◆ What is required
Take every line from the data that has the word "degrees" in it.
Start of Records shown
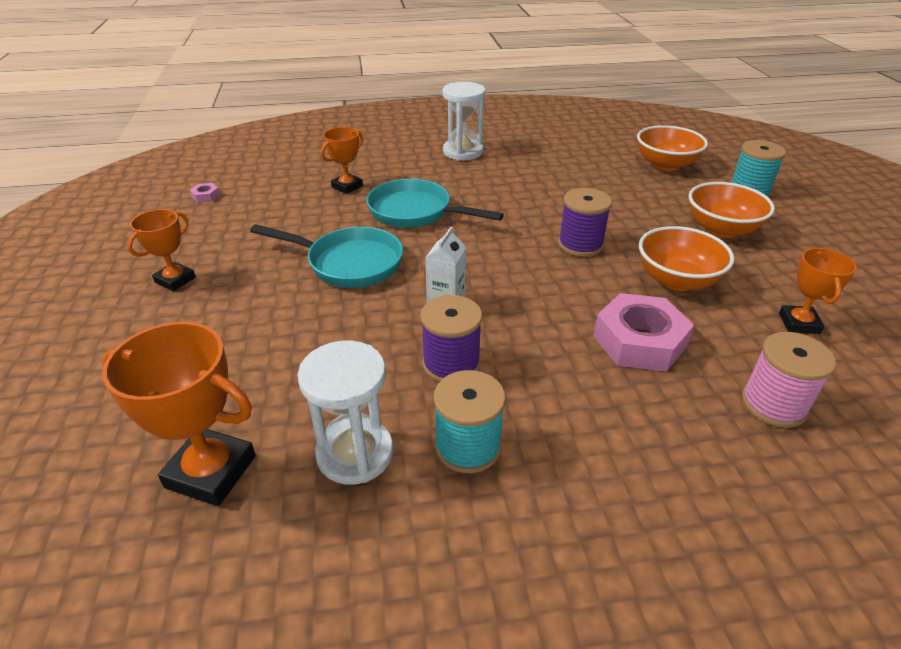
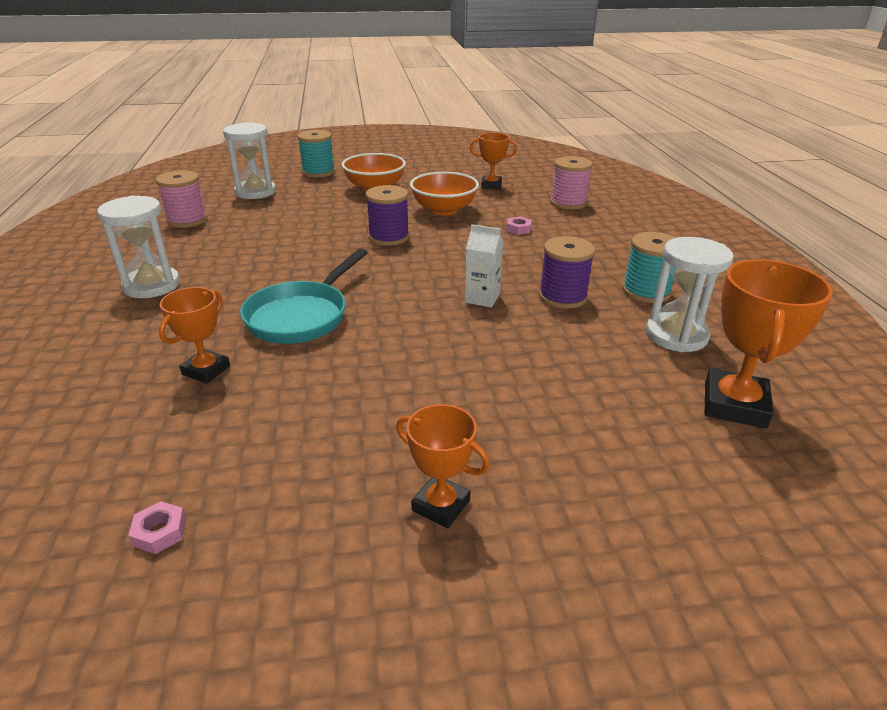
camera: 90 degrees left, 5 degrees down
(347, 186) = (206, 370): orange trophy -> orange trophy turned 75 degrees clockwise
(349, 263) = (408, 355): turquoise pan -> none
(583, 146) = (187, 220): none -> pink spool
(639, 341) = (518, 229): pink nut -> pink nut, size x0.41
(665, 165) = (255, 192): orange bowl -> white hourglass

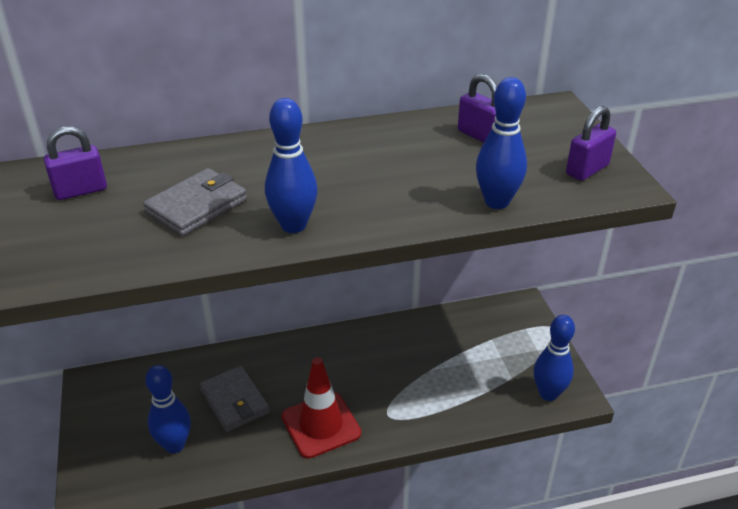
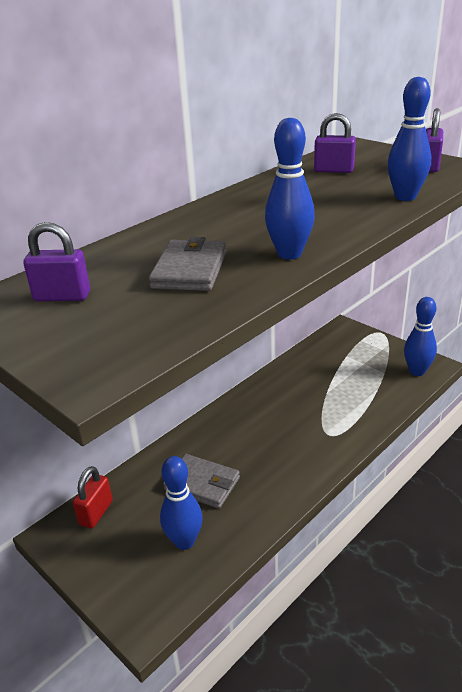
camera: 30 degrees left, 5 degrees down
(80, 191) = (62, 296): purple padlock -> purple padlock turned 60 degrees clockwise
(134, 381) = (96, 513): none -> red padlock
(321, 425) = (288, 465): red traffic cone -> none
End of Records shown
◆ Task answer
camera: 90 degrees left, 5 degrees down
(347, 186) = (206, 370): orange trophy -> orange trophy turned 75 degrees clockwise
camera: 30 degrees left, 5 degrees down
(80, 191) = (62, 296): purple padlock -> purple padlock turned 60 degrees clockwise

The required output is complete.